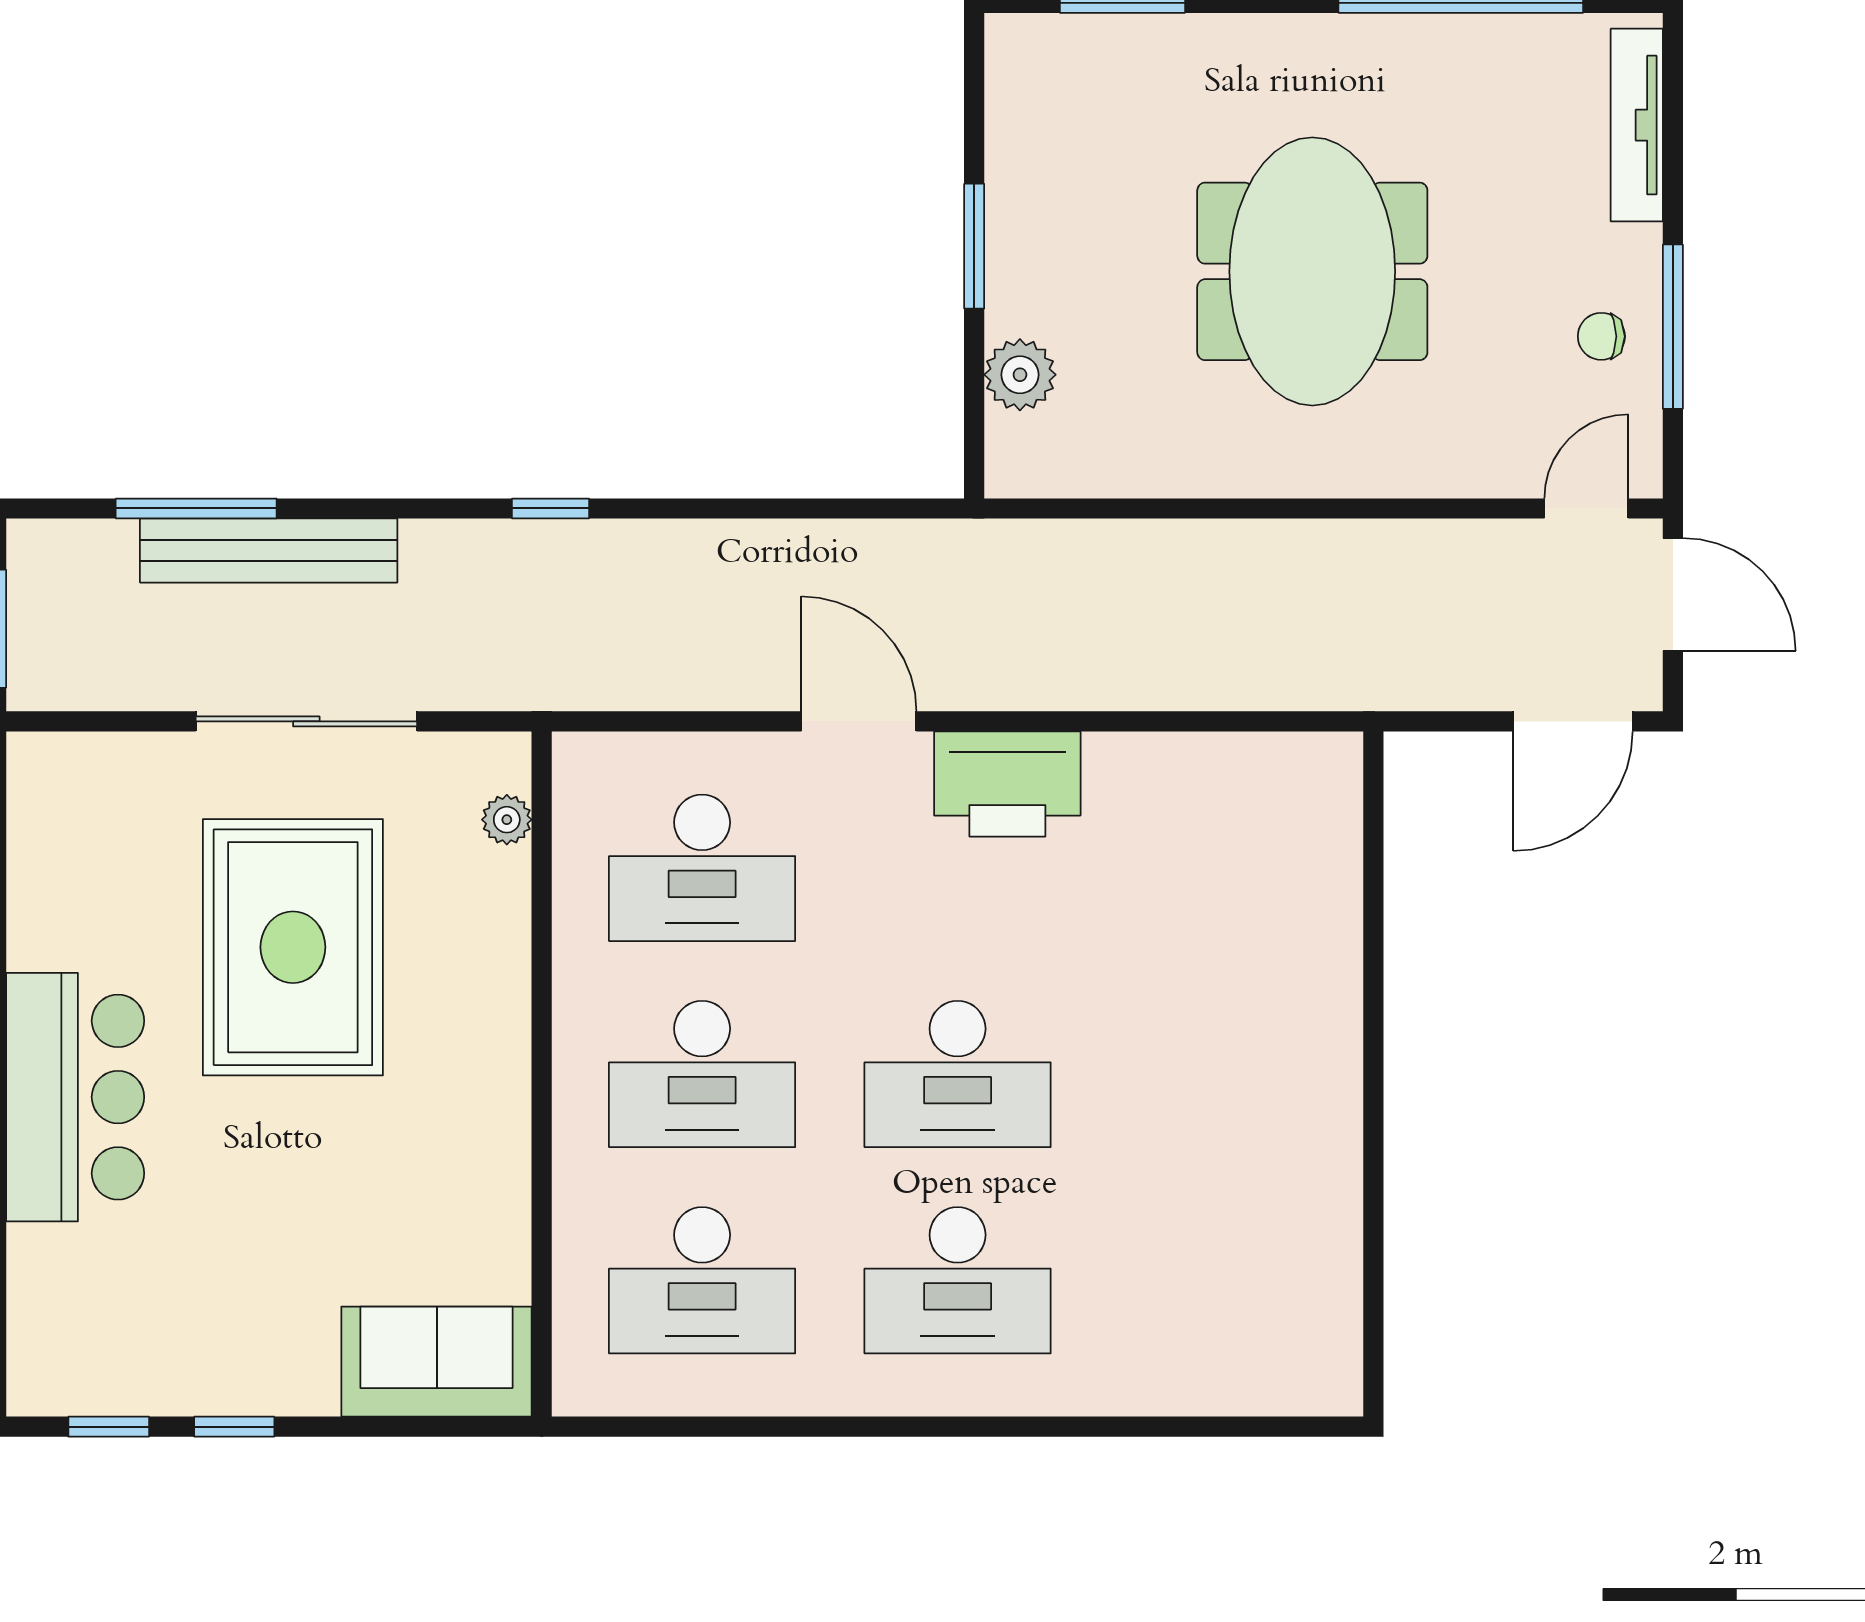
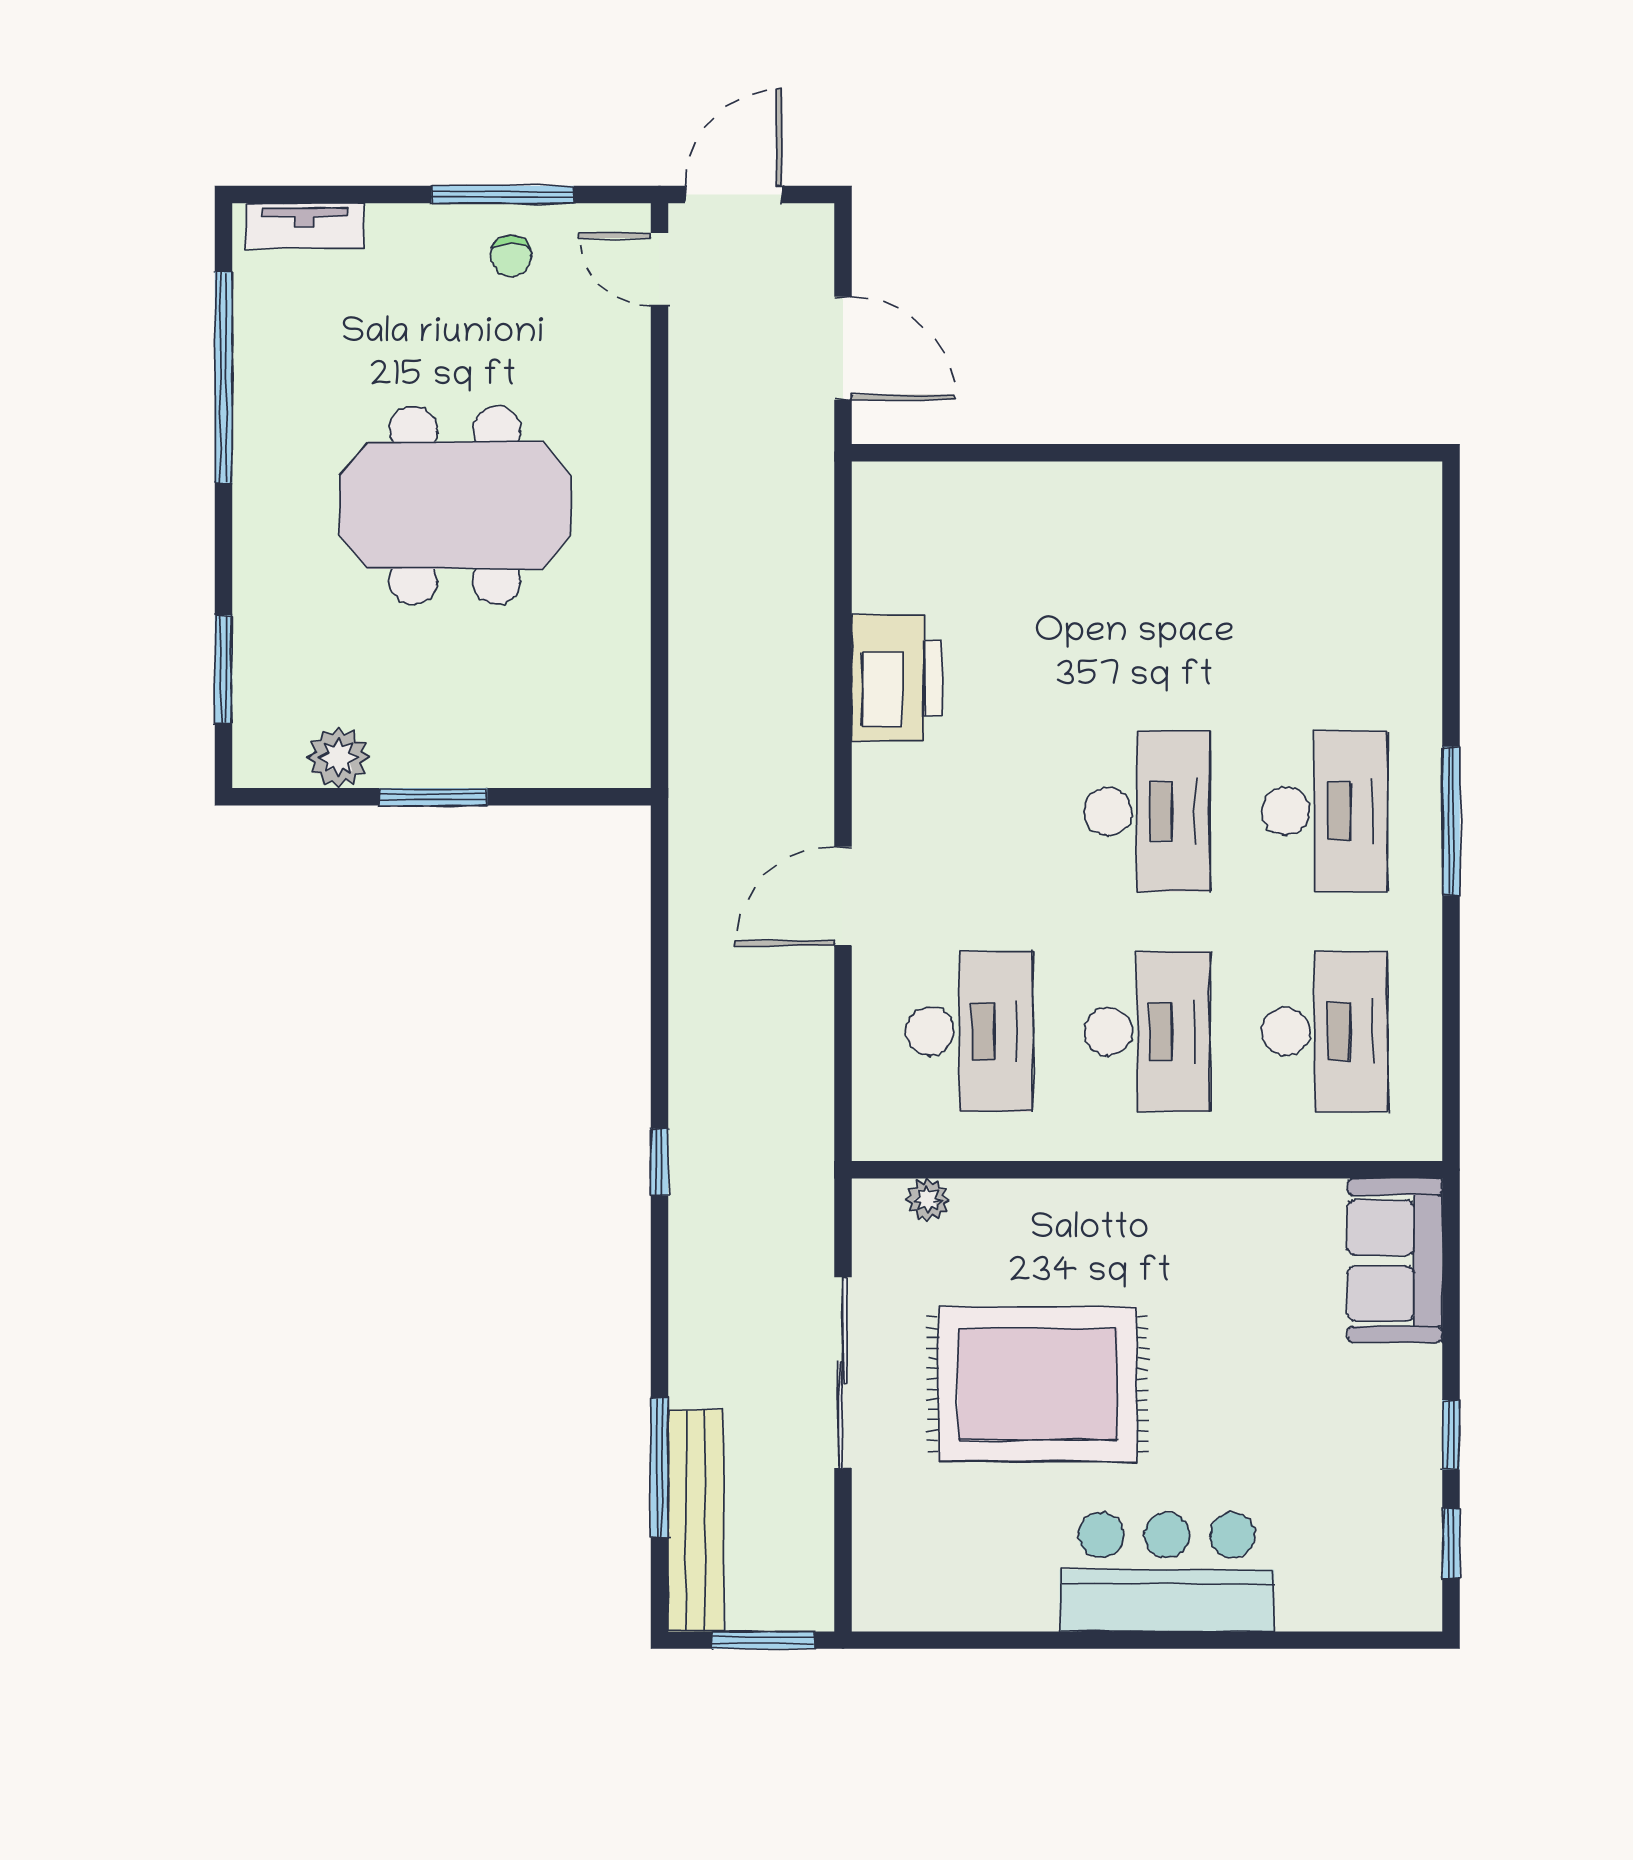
tv unit: (1637, 125) -> (305, 226), width x0.71
plant: (1020, 375) -> (338, 757), moved
bench: (269, 550) -> (696, 1521), moved
door: (1573, 721) -> (843, 348), moved
printer: (1007, 784) -> (897, 678), moved
window: (946, 1427) -> (1451, 821), added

· · · · · · ·

* **TASK GOAL**: Using the material above, extract the line that contains "plant: (1020, 375) -> (338, 757), moved" and every line after it, exactly as given; stop at the last line.

* **RESPONSE TO THIS EXERCISE**:
plant: (1020, 375) -> (338, 757), moved
bench: (269, 550) -> (696, 1521), moved
door: (1573, 721) -> (843, 348), moved
printer: (1007, 784) -> (897, 678), moved
window: (946, 1427) -> (1451, 821), added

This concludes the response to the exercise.